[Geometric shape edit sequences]
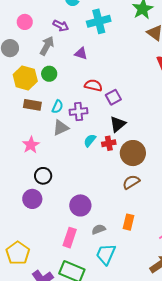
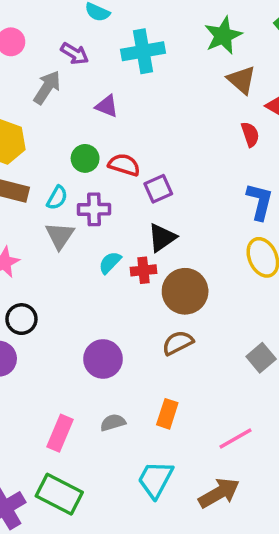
green circle: (49, 74) -> (85, 158), moved
gray triangle: (61, 128) -> (60, 236), turned -36
purple circle: (80, 205) -> (103, 359), moved
cyan trapezoid: (106, 254) -> (155, 479), moved

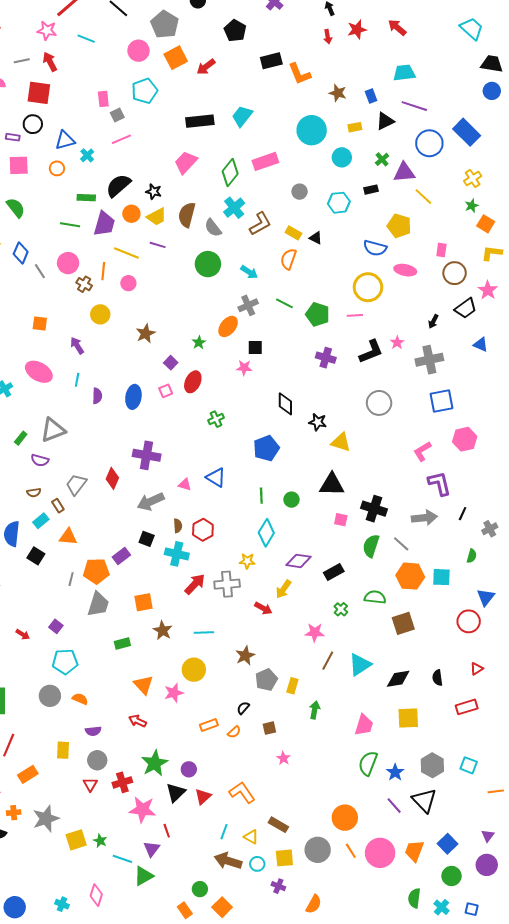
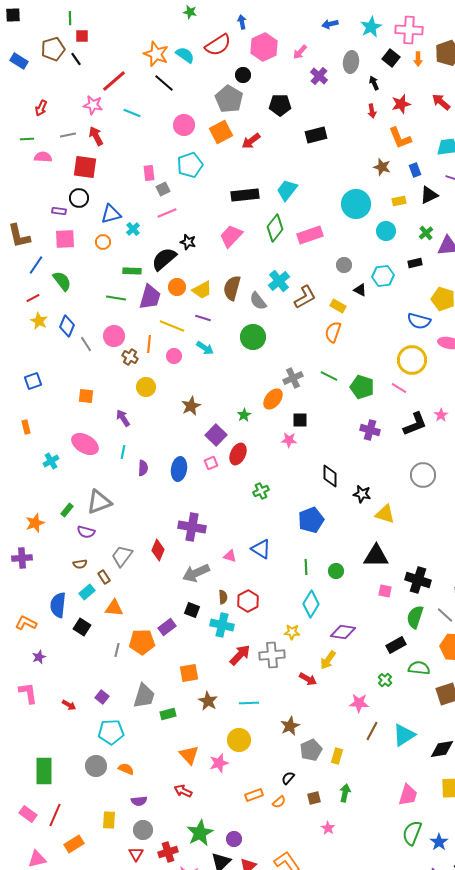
gray pentagon: (165, 25) -> (229, 99), moved
black pentagon: (235, 31) -> (280, 105), turned -30
orange L-shape: (300, 74) -> (400, 138), moved
green diamond: (230, 172) -> (275, 228), moved
black star: (154, 192) -> (188, 242), moved
black triangle: (316, 238) -> (360, 290), moved
cyan arrow: (249, 272) -> (205, 348), moved
pink line: (355, 315) -> (399, 388), turned 35
purple square: (171, 363) -> (216, 435), size x1.5
black rectangle: (334, 572) -> (396, 645), moved
gray trapezoid: (98, 604) -> (144, 696), moved
green arrow: (315, 710) -> (345, 793), moved

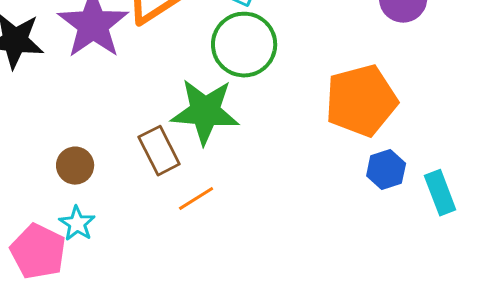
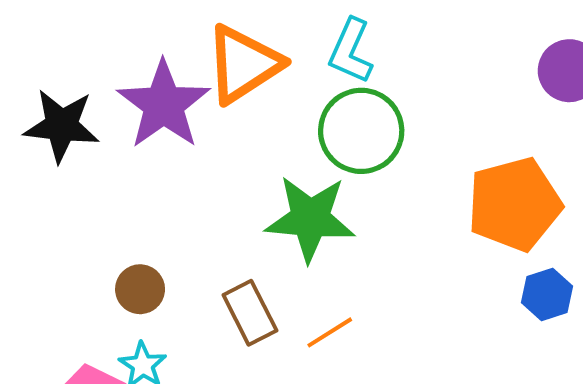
brown rectangle: (159, 151) -> (250, 313), moved
orange line: (196, 199) -> (330, 332), moved

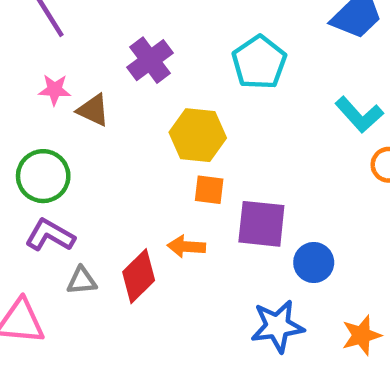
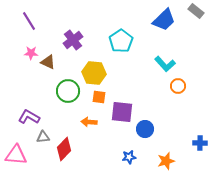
green circle: (43, 176) -> (68, 91), moved
red diamond: (139, 276) -> (64, 149), moved
blue star: (277, 326) -> (129, 157), size x0.6

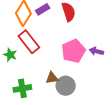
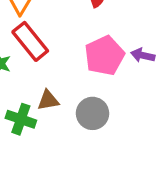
brown triangle: (52, 78) -> (48, 100), moved
green cross: (22, 88) -> (21, 119), turned 30

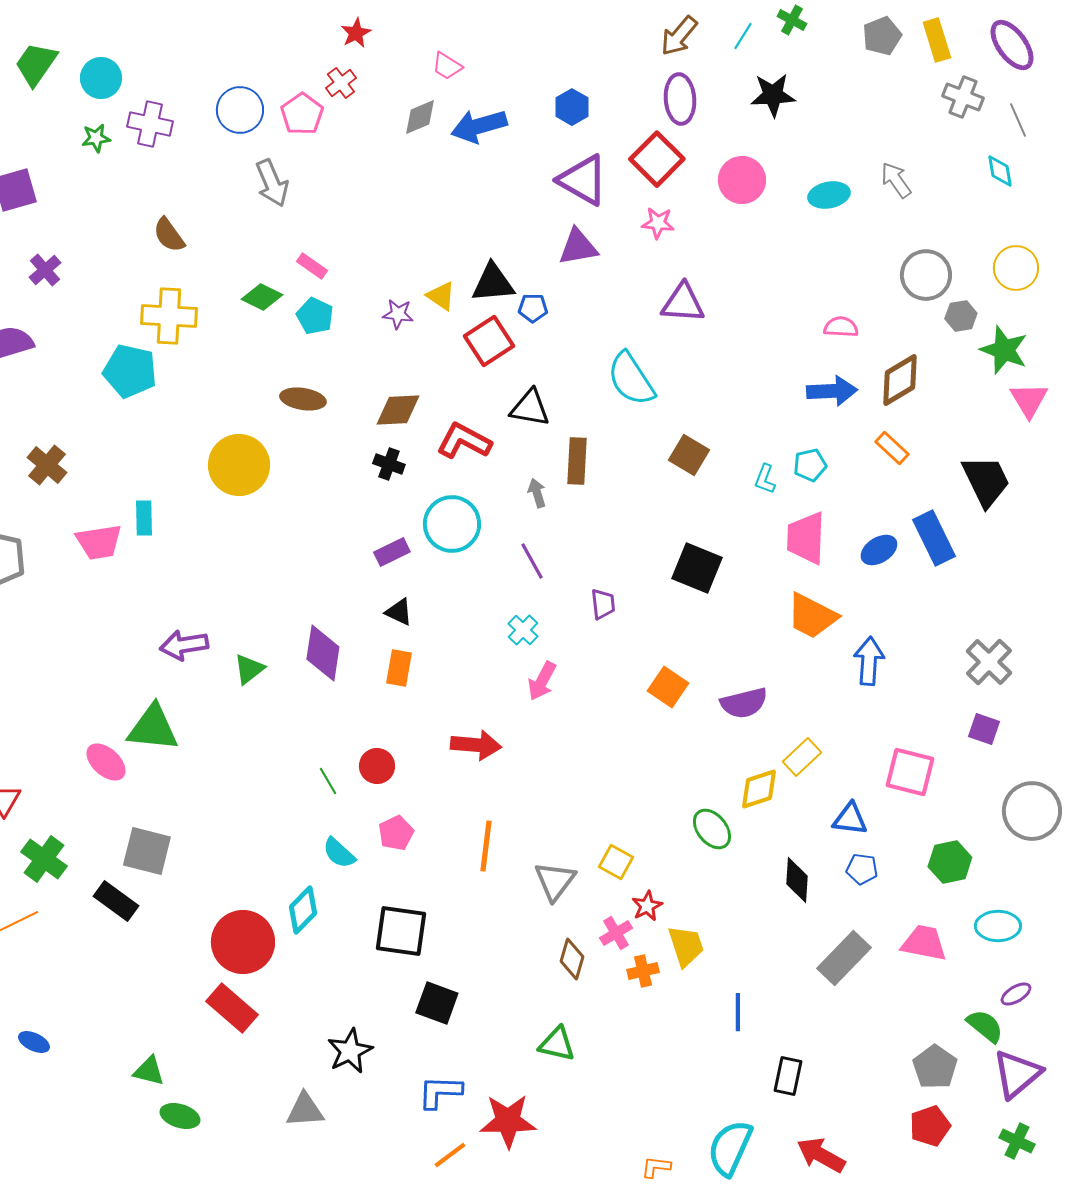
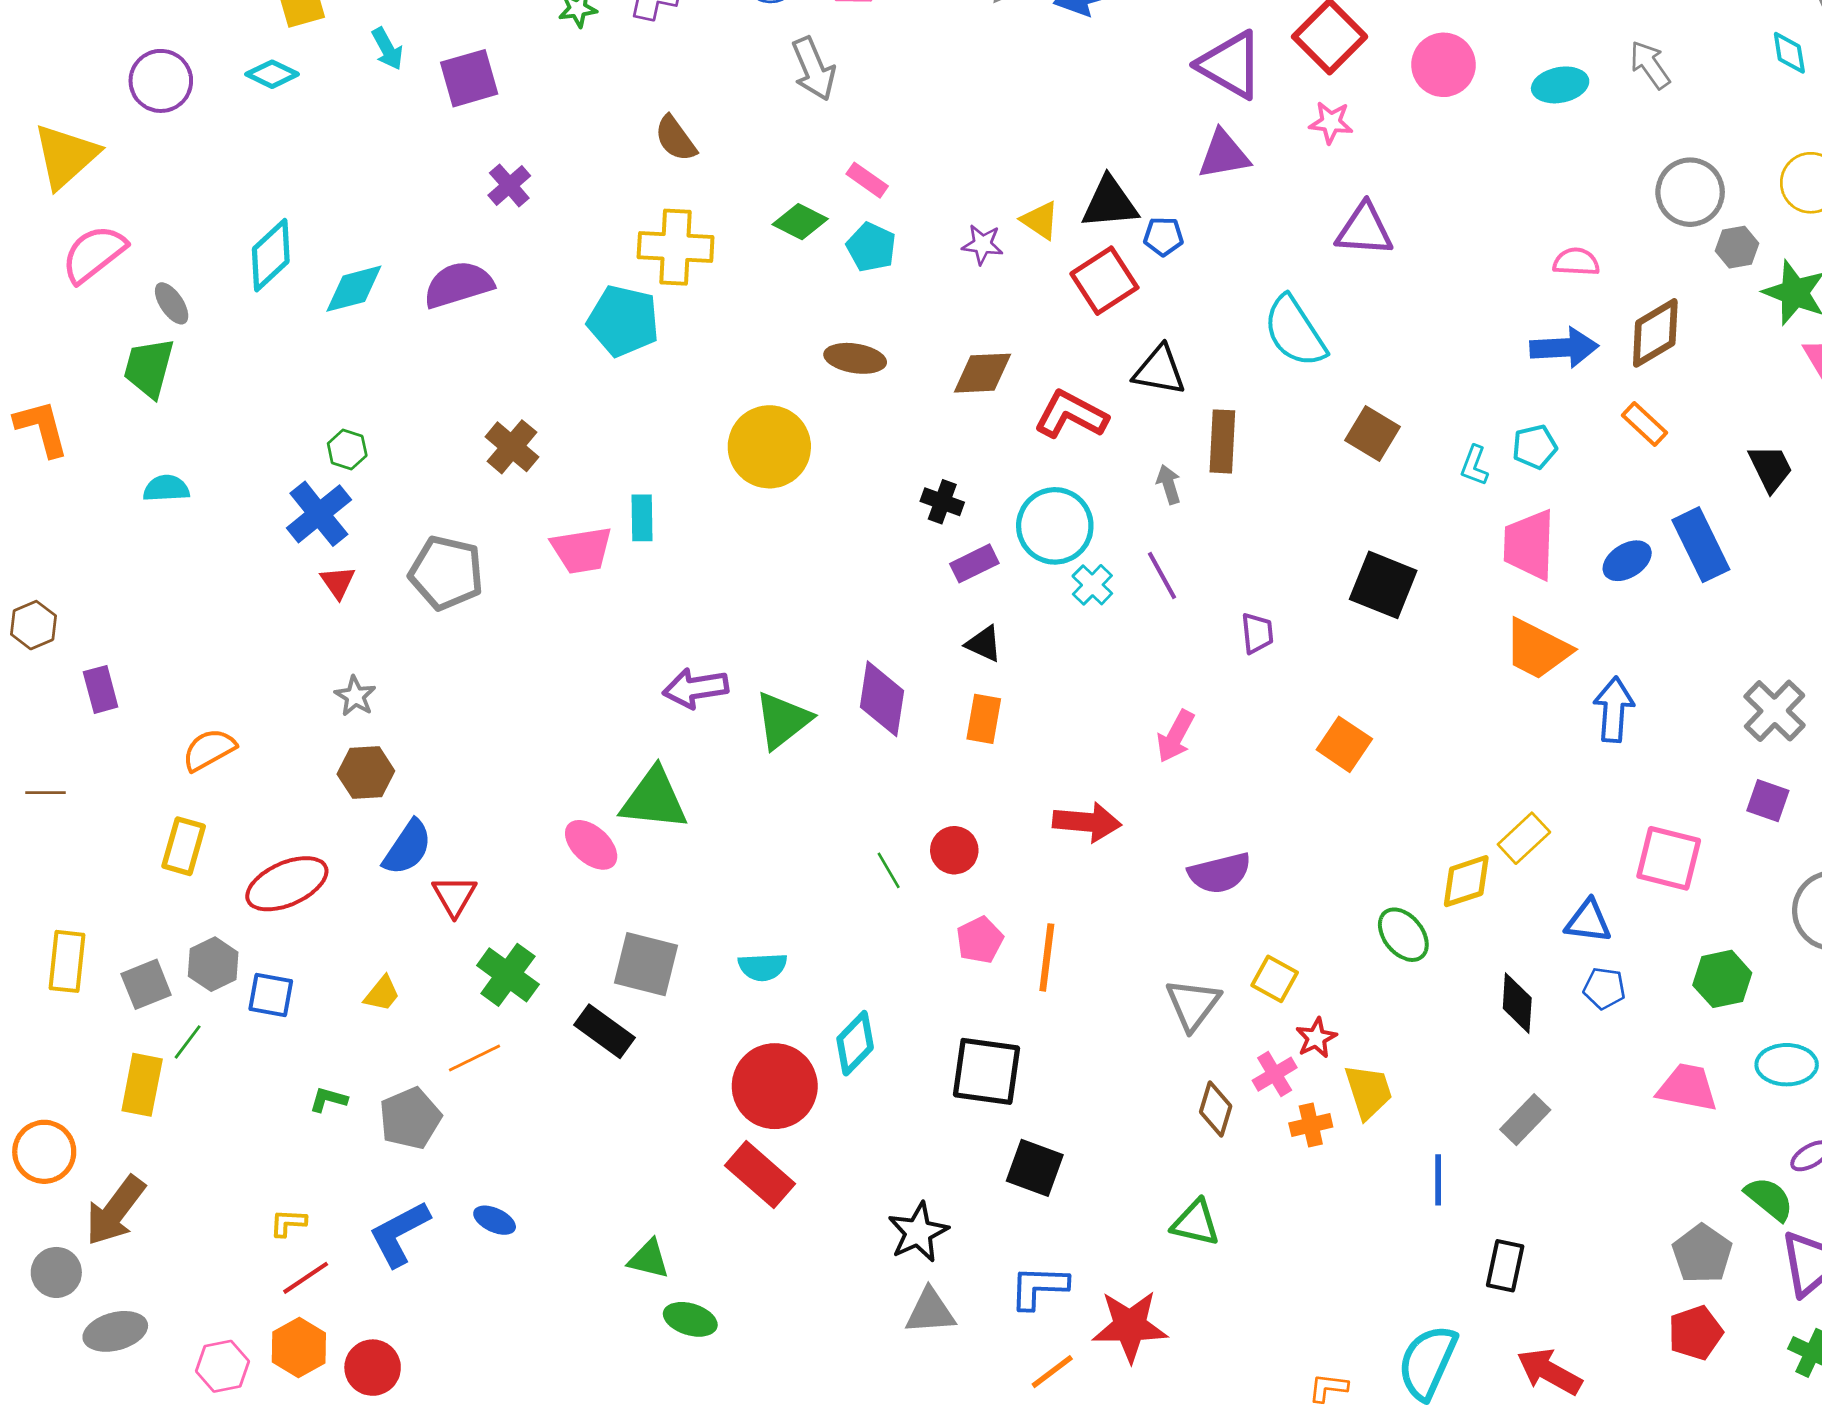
black cross: (389, 464) -> (942, 502), moved
black trapezoid: (986, 481) -> (1771, 468), size x0.7
cyan cross: (523, 630) -> (1092, 585), moved
green triangle: (249, 669) -> (783, 720), size x1.4
purple semicircle: (744, 703) -> (1220, 873), moved
orange line: (486, 846) -> (1047, 957), moved
cyan semicircle: (339, 853) -> (763, 967), moved, turned -45
gray rectangle: (844, 958) -> (1525, 1120), moved, size x0.7
gray triangle: (305, 1110) -> (930, 1311), moved

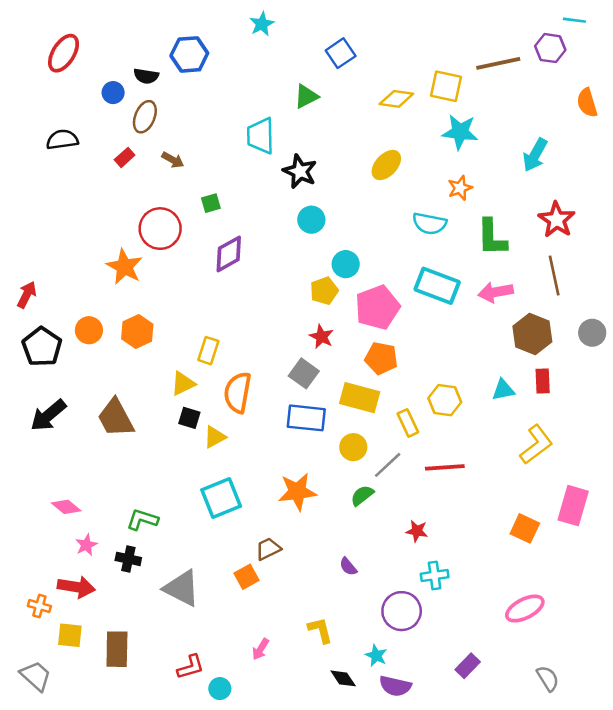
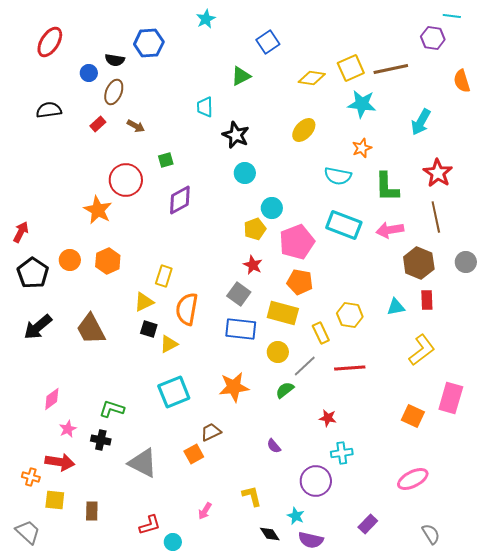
brown line: (498, 63) -> (391, 69), moved
yellow square: (446, 86) -> (351, 68), turned -36
cyan trapezoid: (261, 136) -> (205, 107), size x0.7
pink diamond: (66, 507) -> (52, 399), turned -75
brown rectangle: (117, 649) -> (92, 511), size x0.7

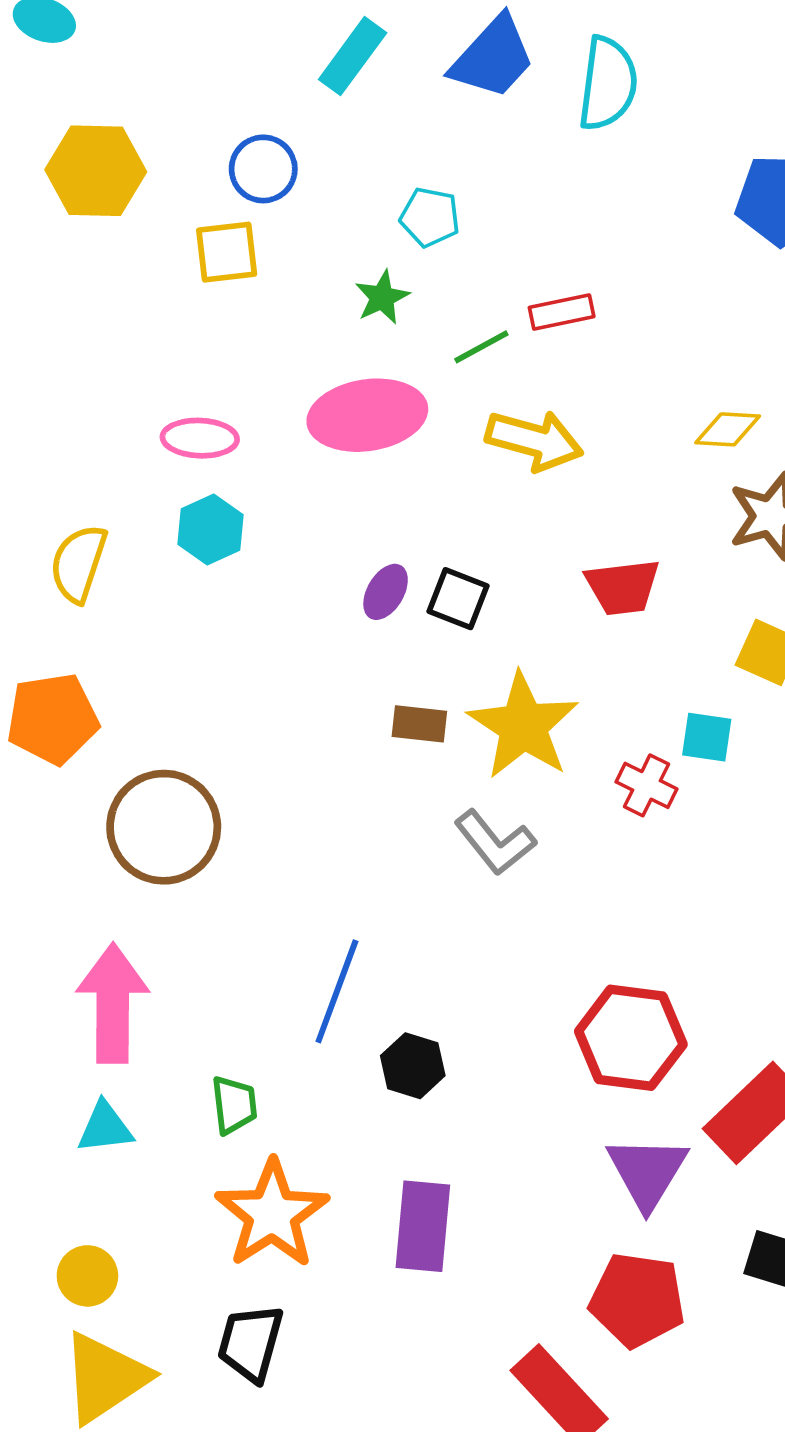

Task objective ▸
Each entry above should be reproduced exactly, with the pictures removed.

Solution ▸
green circle: (49, 74) -> (85, 158), moved
gray triangle: (61, 128) -> (60, 236), turned -36
purple circle: (80, 205) -> (103, 359), moved
cyan trapezoid: (106, 254) -> (155, 479), moved

gray pentagon: (165, 25) -> (229, 99), moved
black pentagon: (235, 31) -> (280, 105), turned -30
orange L-shape: (300, 74) -> (400, 138), moved
green diamond: (230, 172) -> (275, 228), moved
black star: (154, 192) -> (188, 242), moved
black triangle: (316, 238) -> (360, 290), moved
cyan arrow: (249, 272) -> (205, 348), moved
pink line: (355, 315) -> (399, 388), turned 35
purple square: (171, 363) -> (216, 435), size x1.5
black rectangle: (334, 572) -> (396, 645), moved
gray trapezoid: (98, 604) -> (144, 696), moved
green arrow: (315, 710) -> (345, 793), moved

brown rectangle: (159, 151) -> (250, 313), moved
orange line: (196, 199) -> (330, 332), moved

green circle: (43, 176) -> (68, 91), moved
red diamond: (139, 276) -> (64, 149), moved
blue star: (277, 326) -> (129, 157), size x0.6

brown triangle: (52, 78) -> (48, 100), moved
green cross: (22, 88) -> (21, 119), turned 30

black cross: (389, 464) -> (942, 502), moved
black trapezoid: (986, 481) -> (1771, 468), size x0.7
cyan cross: (523, 630) -> (1092, 585), moved
green triangle: (249, 669) -> (783, 720), size x1.4
purple semicircle: (744, 703) -> (1220, 873), moved
orange line: (486, 846) -> (1047, 957), moved
cyan semicircle: (339, 853) -> (763, 967), moved, turned -45
gray rectangle: (844, 958) -> (1525, 1120), moved, size x0.7
gray triangle: (305, 1110) -> (930, 1311), moved

brown line: (498, 63) -> (391, 69), moved
yellow square: (446, 86) -> (351, 68), turned -36
cyan trapezoid: (261, 136) -> (205, 107), size x0.7
pink diamond: (66, 507) -> (52, 399), turned -75
brown rectangle: (117, 649) -> (92, 511), size x0.7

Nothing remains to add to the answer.